What to produce:
All lines at or after the one containing "(227, 333) = (230, 80): blue", up to the last line of the material, must be repeated exactly, and no others.

Exercise material:
• • • • •

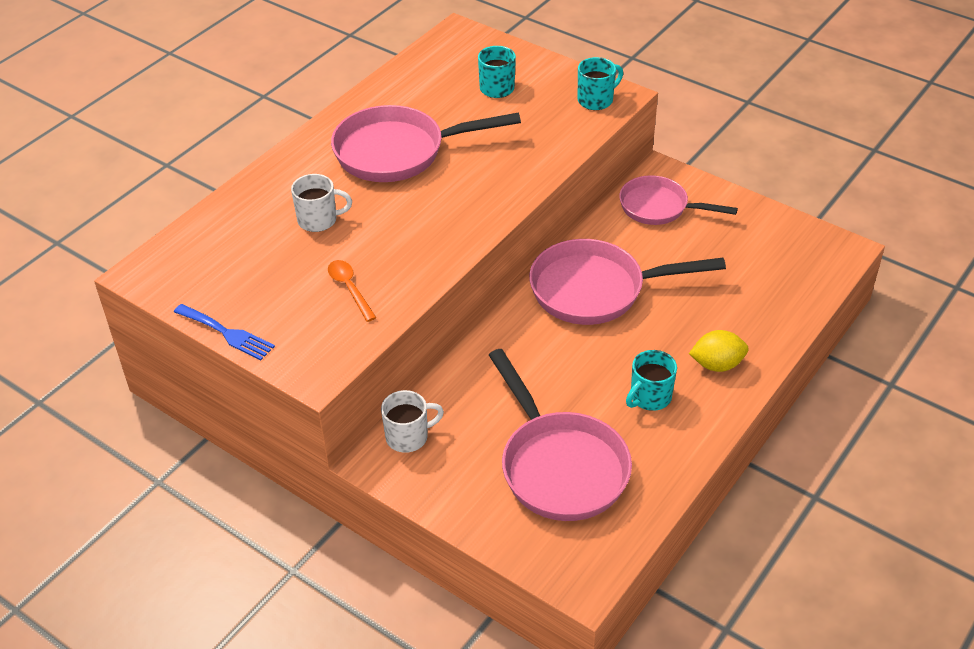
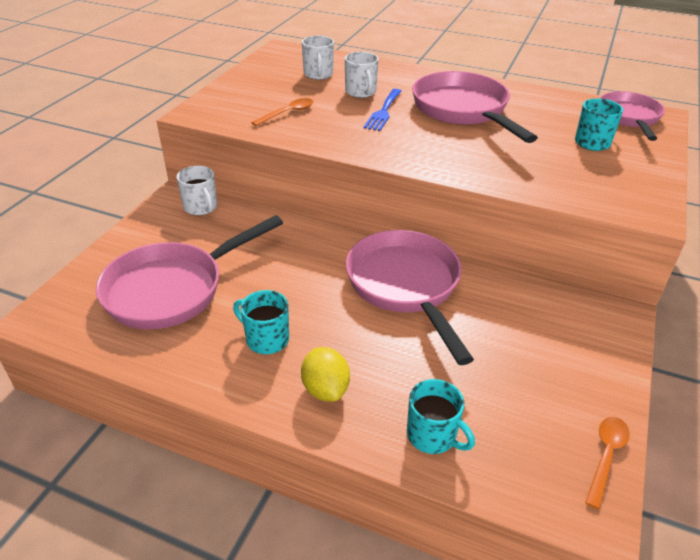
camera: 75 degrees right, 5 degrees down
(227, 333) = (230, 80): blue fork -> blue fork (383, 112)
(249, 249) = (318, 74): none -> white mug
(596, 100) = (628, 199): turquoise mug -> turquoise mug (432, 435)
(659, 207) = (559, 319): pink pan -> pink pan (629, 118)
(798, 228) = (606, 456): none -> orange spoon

• • • • •

Your solution:
(227, 333) = (230, 80): blue fork -> blue fork (383, 112)
(249, 249) = (318, 74): none -> white mug
(596, 100) = (628, 199): turquoise mug -> turquoise mug (432, 435)
(659, 207) = (559, 319): pink pan -> pink pan (629, 118)
(798, 228) = (606, 456): none -> orange spoon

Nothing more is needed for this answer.